**THE PROBLEM**. Below are lines of records; copy exactly those from the one containing "R101: 7.5k (N10, VCC) -> 7.5k (GND, N10)" through the one containing "R5: 1.5k (+3V3, X1) -> 91k (+3V3, X1)", leaving the pictures behind.

Edit tracking data:
—————
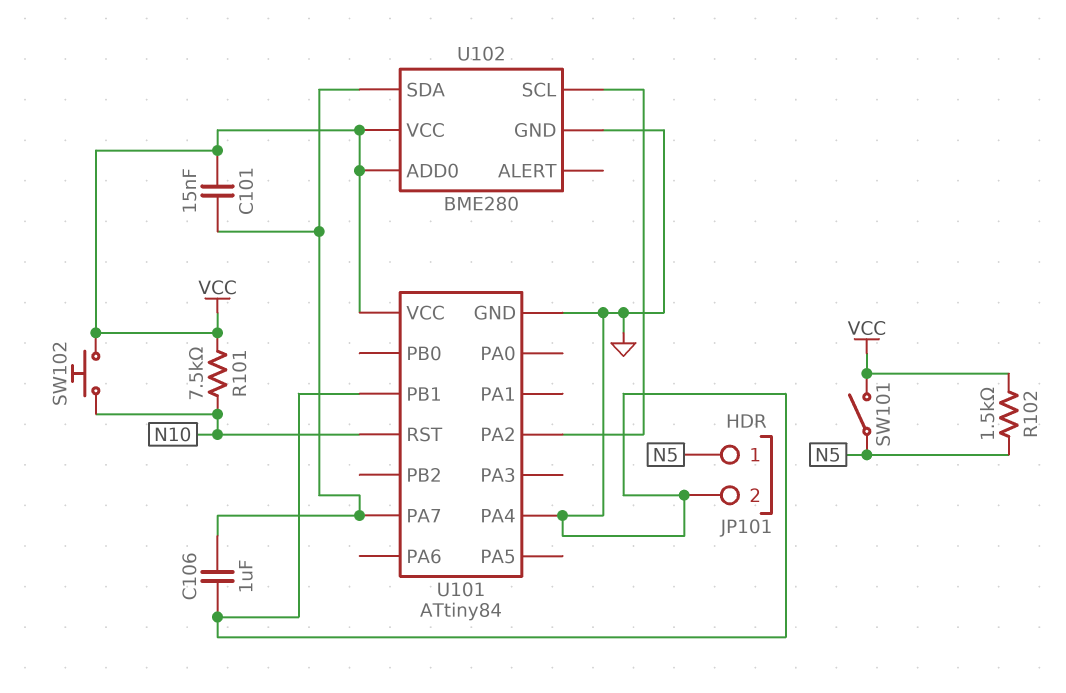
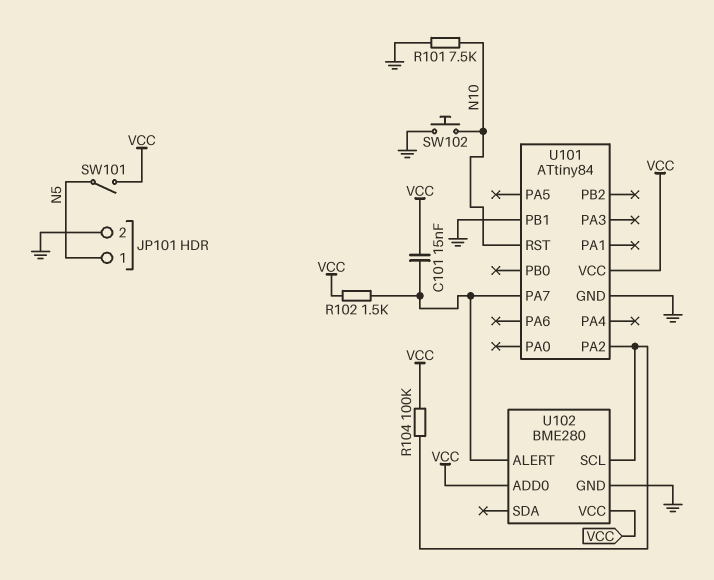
C106: 1uF (GND, U101/PA7) -> none
R101: 7.5k (N10, VCC) -> 7.5k (GND, N10)
R102: 1.5k (N5, VCC) -> 1.5k (U101/PA7, VCC)
R104: none -> 100k (U101/PA2, VCC)
SW102: button (N10, VCC) -> button (GND, N10)
U101 pin PA4: GND -> none
U102 pin ALERT: none -> U101/PA7
U102 pin SDA: U101/PA7 -> none

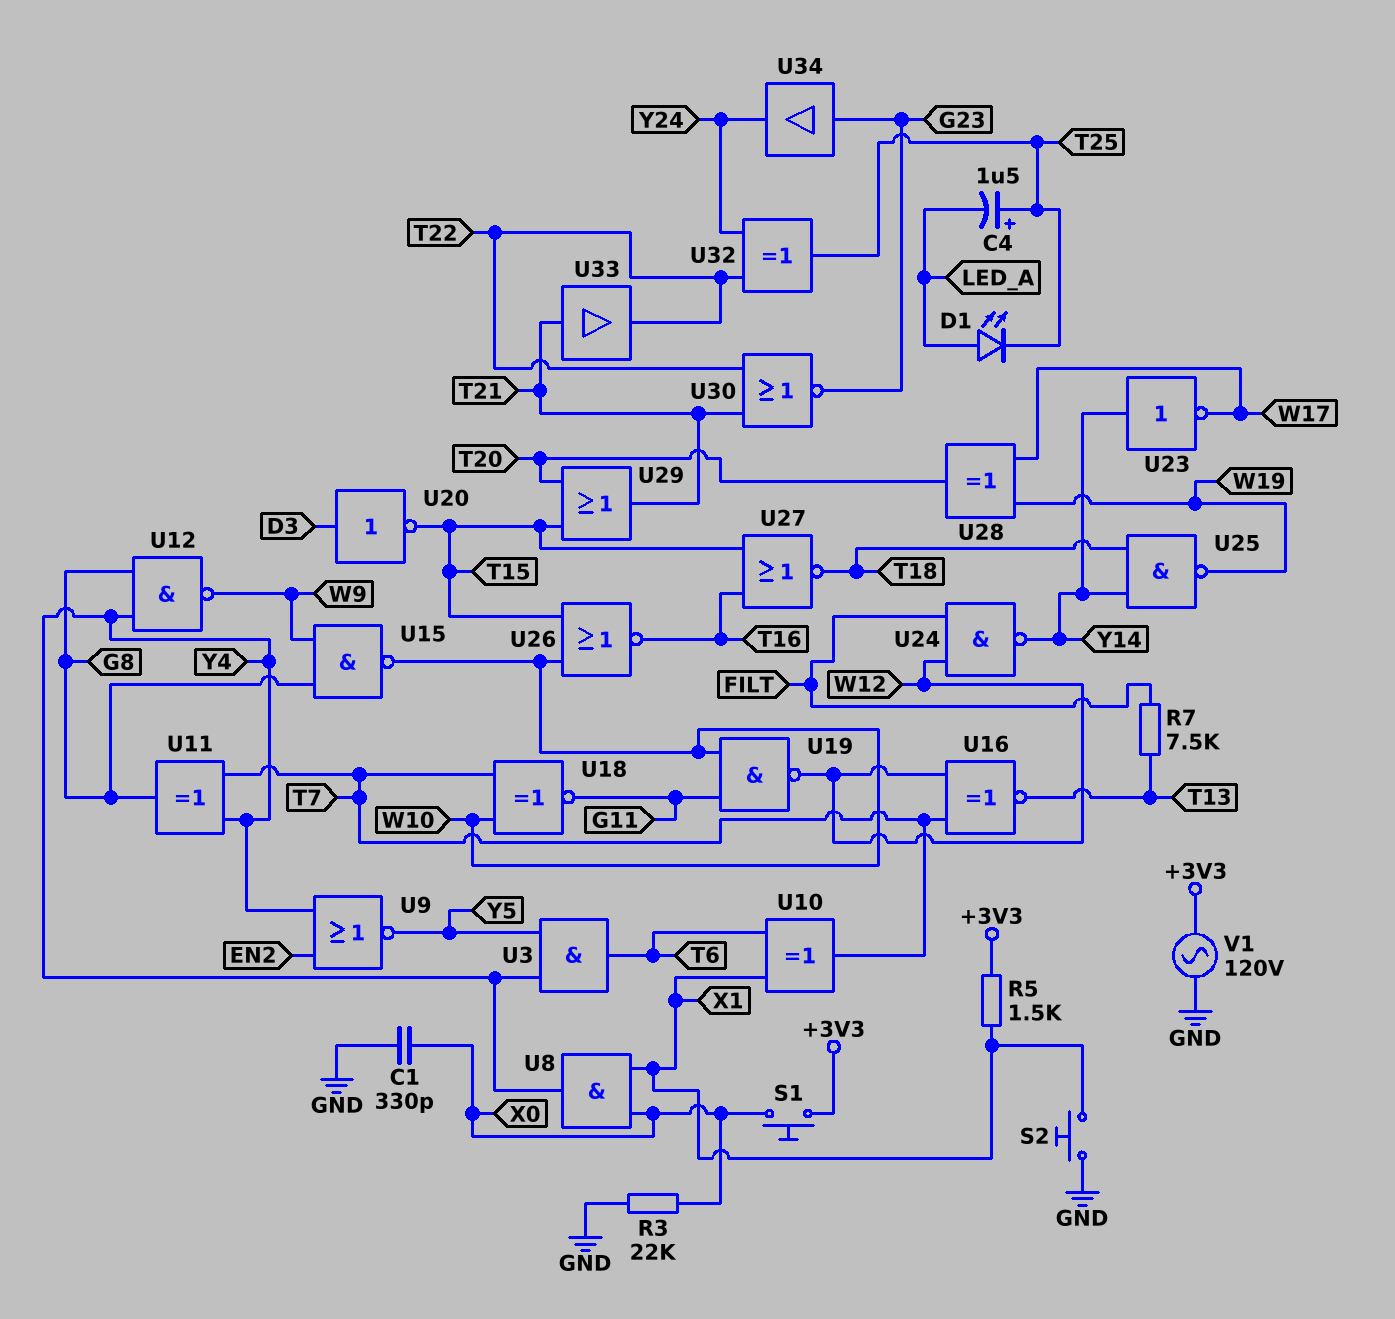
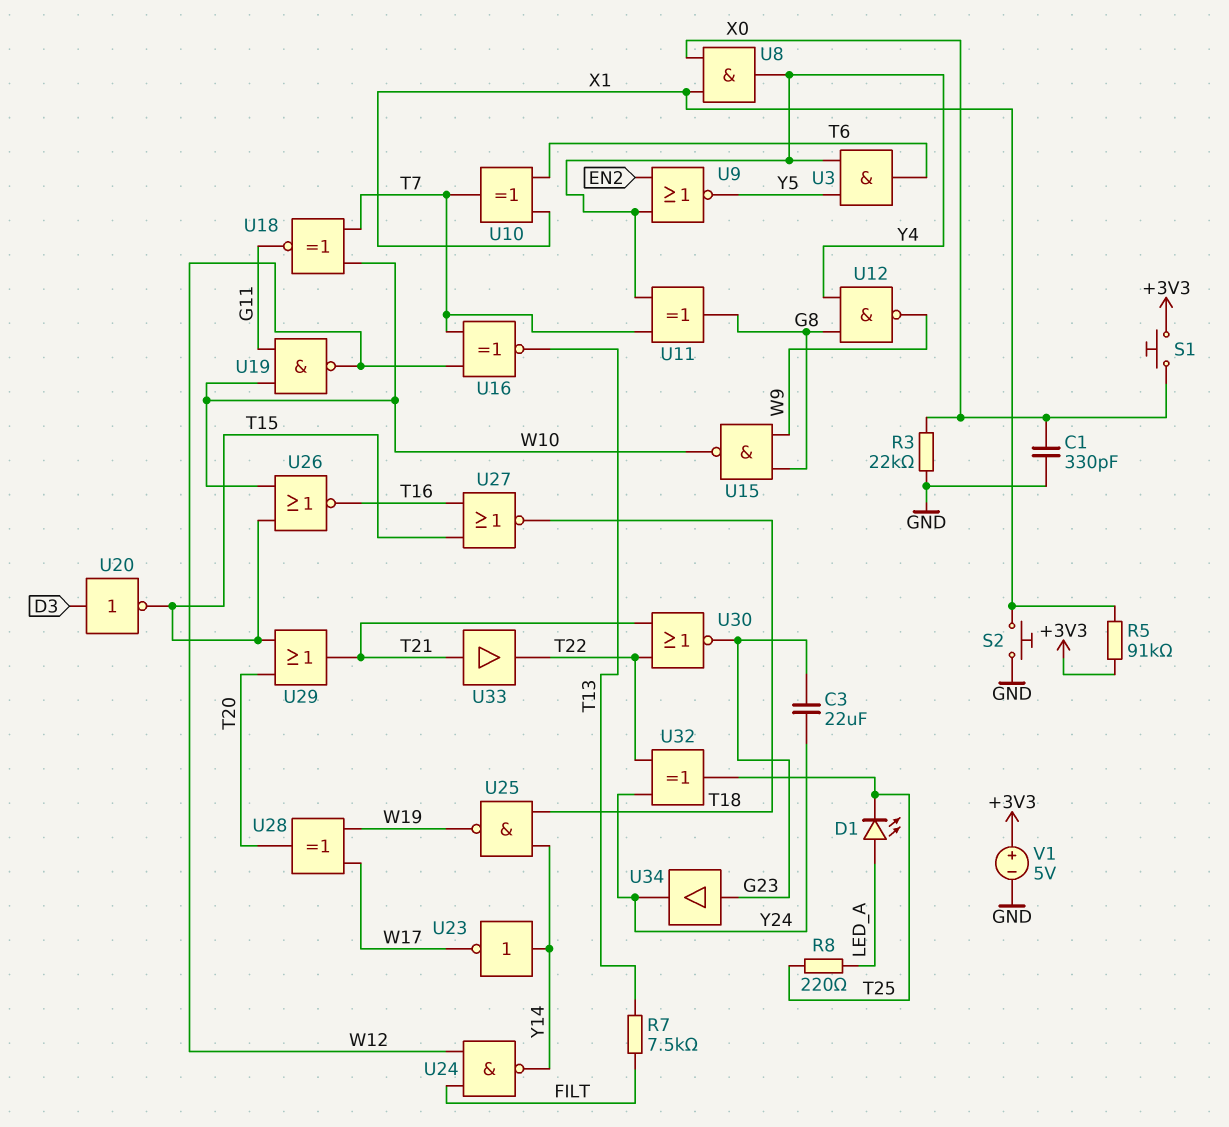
C3: none -> 22uF (G23, Y24)
C4: 1.5uF (plus T25, minus LED_A) -> none
R5: 1.5k (+3V3, X1) -> 91k (+3V3, X1)
R8: none -> 220 (LED_A, T25)
V1: AC 120V (+3V3, GND) -> 5V (plus +3V3, minus GND)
—————
**REPLY TO THE EXERCISE**.
R101: 7.5k (N10, VCC) -> 7.5k (GND, N10)
R102: 1.5k (N5, VCC) -> 1.5k (U101/PA7, VCC)
R104: none -> 100k (U101/PA2, VCC)
SW102: button (N10, VCC) -> button (GND, N10)
U101 pin PA4: GND -> none
U102 pin ALERT: none -> U101/PA7
U102 pin SDA: U101/PA7 -> none

C3: none -> 22uF (G23, Y24)
C4: 1.5uF (plus T25, minus LED_A) -> none
R5: 1.5k (+3V3, X1) -> 91k (+3V3, X1)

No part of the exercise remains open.